[Items from a data source]
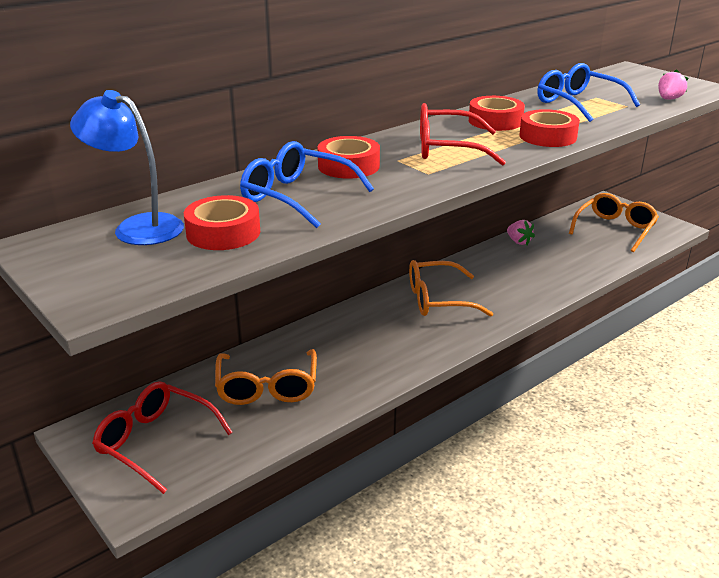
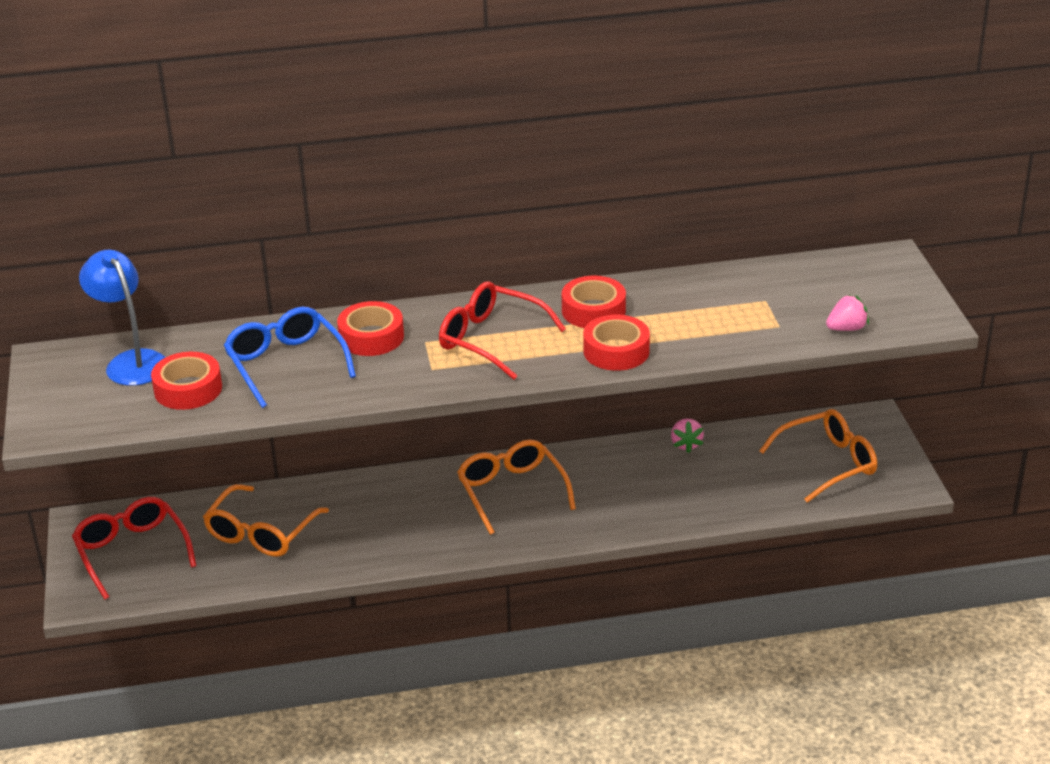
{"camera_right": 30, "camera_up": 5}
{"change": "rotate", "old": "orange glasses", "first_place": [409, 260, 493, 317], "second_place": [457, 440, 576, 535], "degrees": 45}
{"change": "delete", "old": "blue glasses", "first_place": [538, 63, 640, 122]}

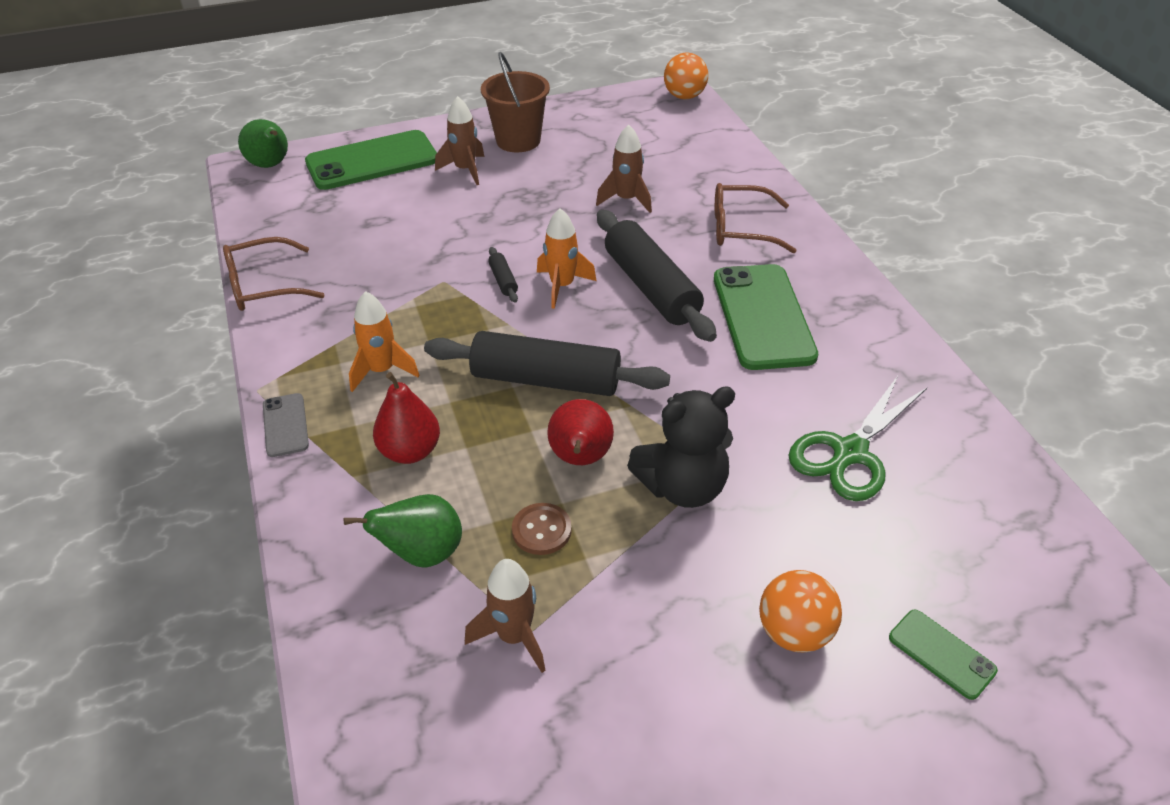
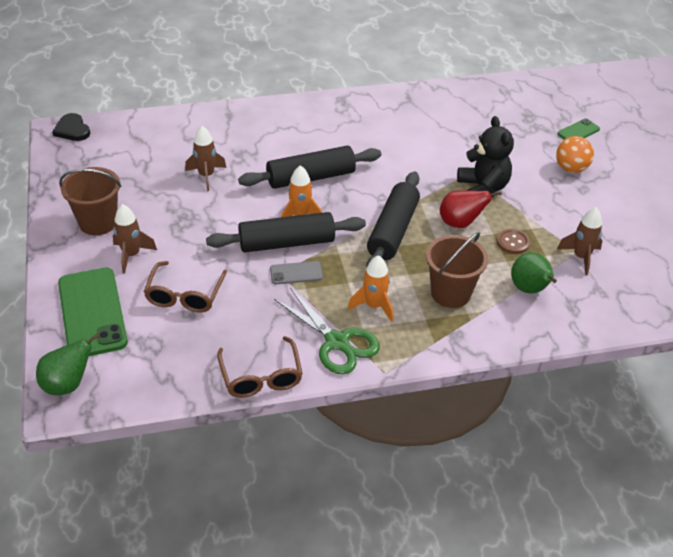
{"camera_right": -85, "camera_up": 0}
{"change": "move", "old": "grey phone", "first_place": [263, 393, 309, 457], "second_place": [270, 261, 323, 284]}
{"change": "replace", "old": "red pear", "new": "brown bucket", "first_place": [373, 372, 440, 464], "second_place": [426, 232, 488, 308]}
{"change": "resize", "old": "black rolling pin", "first_place": [488, 247, 518, 303], "second_place": [206, 212, 366, 252], "factor": 2.45}
{"change": "replace", "old": "orange ball", "new": "black heart", "first_place": [664, 53, 708, 99], "second_place": [52, 113, 91, 141]}
{"change": "delete", "old": "green phone", "first_place": [714, 264, 818, 370]}
{"change": "move", "old": "brown glasses", "first_place": [715, 183, 797, 253], "second_place": [144, 261, 227, 313]}
{"change": "move", "old": "green scissors", "first_place": [788, 376, 927, 501], "second_place": [274, 288, 380, 374]}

**Aim of the task:** Above are the entries; copy out every line among them that contains the word "phone".

**Answer:**
{"change": "move", "old": "grey phone", "first_place": [263, 393, 309, 457], "second_place": [270, 261, 323, 284]}
{"change": "delete", "old": "green phone", "first_place": [714, 264, 818, 370]}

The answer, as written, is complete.